What is expected - Which lines of the entries below contain the string "none"? Copy each one.

(Given entries)

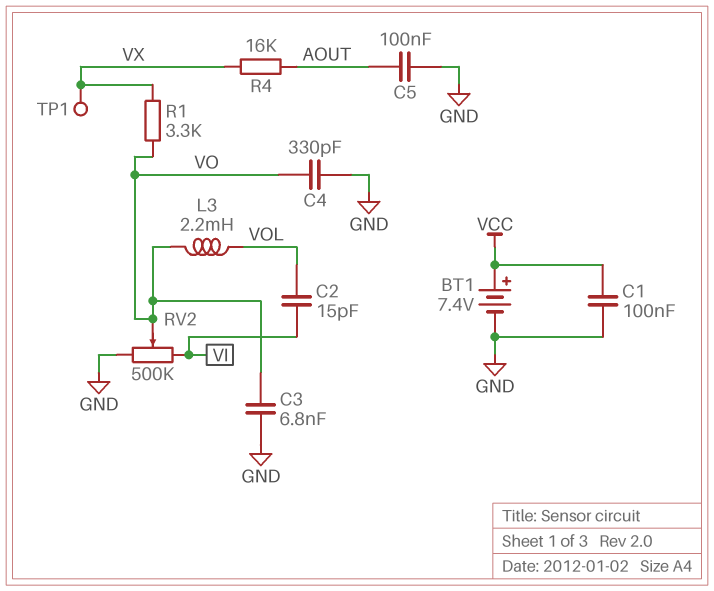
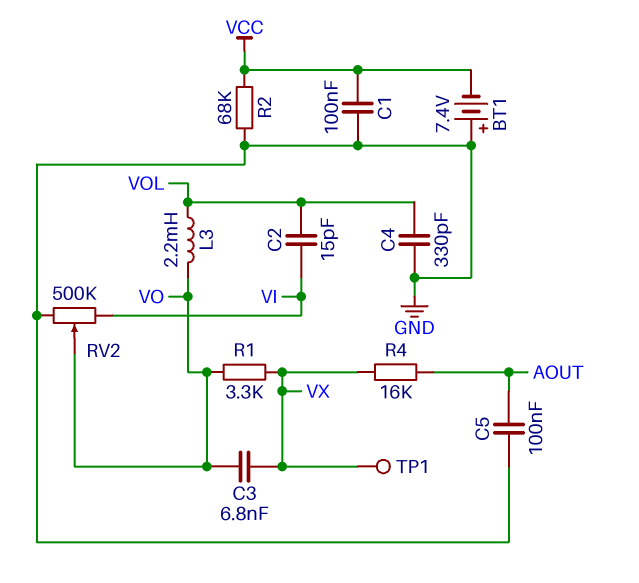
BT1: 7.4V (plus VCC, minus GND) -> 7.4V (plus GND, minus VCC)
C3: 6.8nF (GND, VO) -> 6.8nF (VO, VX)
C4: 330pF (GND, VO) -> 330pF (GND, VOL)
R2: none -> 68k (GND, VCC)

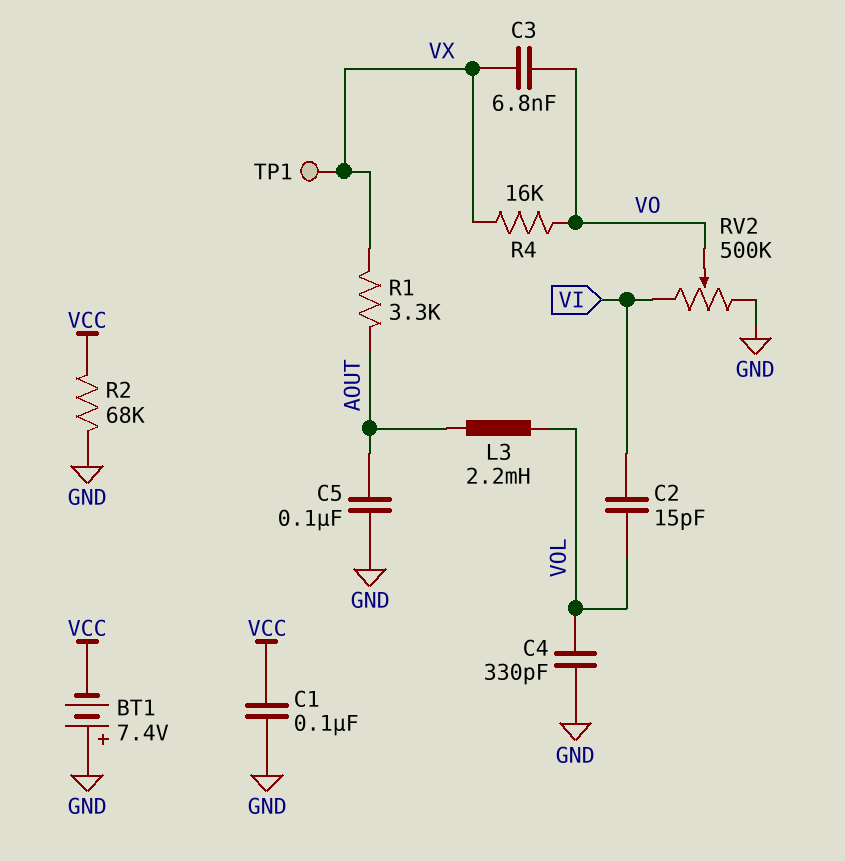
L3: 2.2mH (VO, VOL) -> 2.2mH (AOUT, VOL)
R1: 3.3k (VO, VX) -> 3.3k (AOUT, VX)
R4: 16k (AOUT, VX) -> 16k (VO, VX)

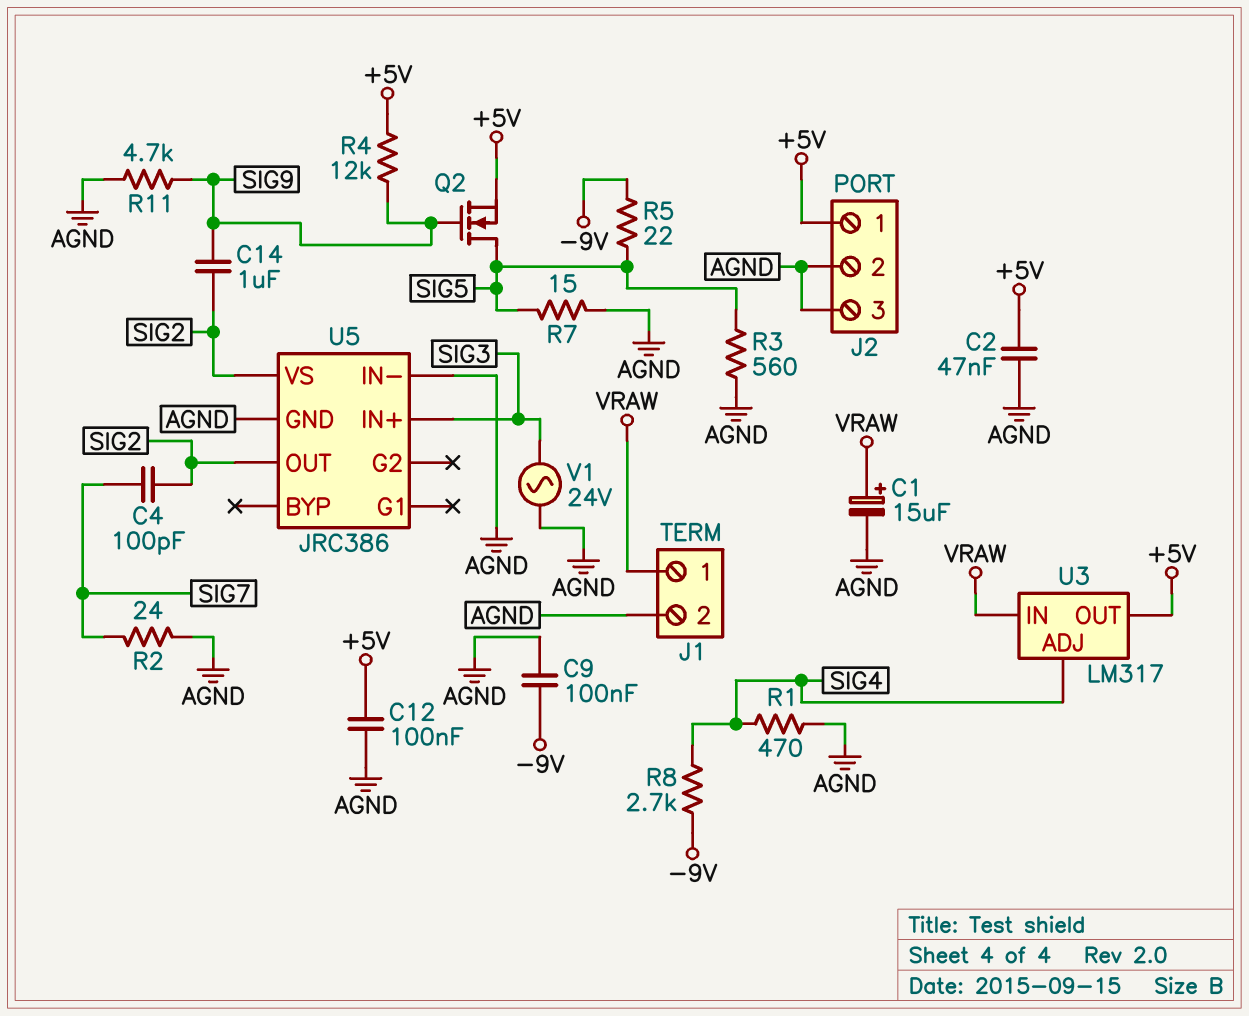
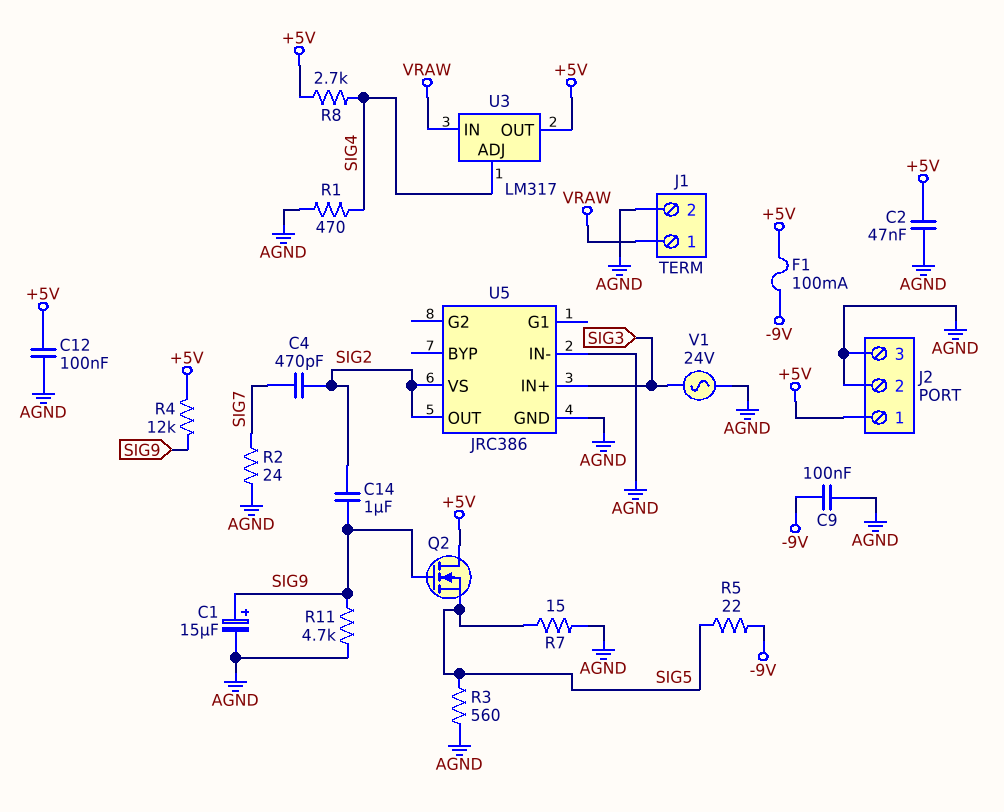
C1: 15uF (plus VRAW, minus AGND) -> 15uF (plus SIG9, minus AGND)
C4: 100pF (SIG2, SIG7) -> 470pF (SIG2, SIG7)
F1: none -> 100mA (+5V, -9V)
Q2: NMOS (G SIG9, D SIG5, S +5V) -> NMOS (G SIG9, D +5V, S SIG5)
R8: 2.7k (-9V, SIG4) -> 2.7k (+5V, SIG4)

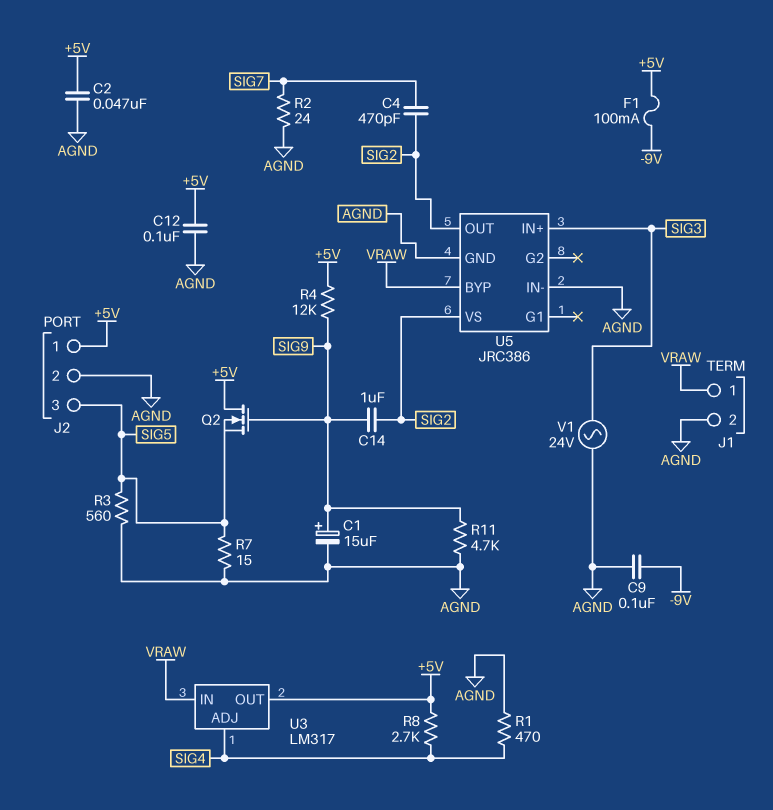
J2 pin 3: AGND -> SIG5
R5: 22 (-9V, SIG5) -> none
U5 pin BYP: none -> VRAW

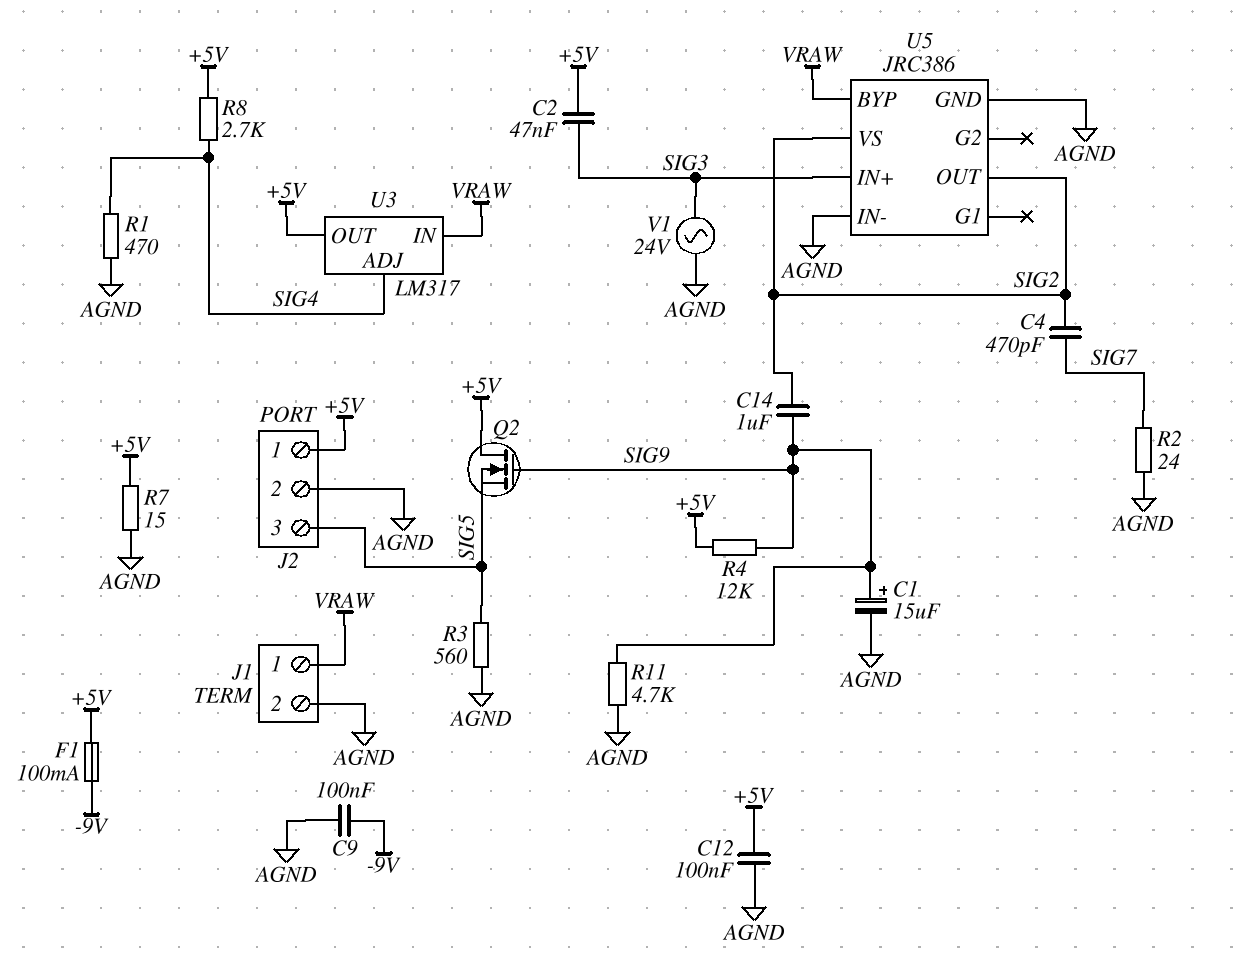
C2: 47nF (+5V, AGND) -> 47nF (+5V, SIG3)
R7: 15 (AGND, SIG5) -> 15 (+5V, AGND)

(End Given entries)

Your response -
R2: none -> 68k (GND, VCC)
F1: none -> 100mA (+5V, -9V)
R5: 22 (-9V, SIG5) -> none
U5 pin BYP: none -> VRAW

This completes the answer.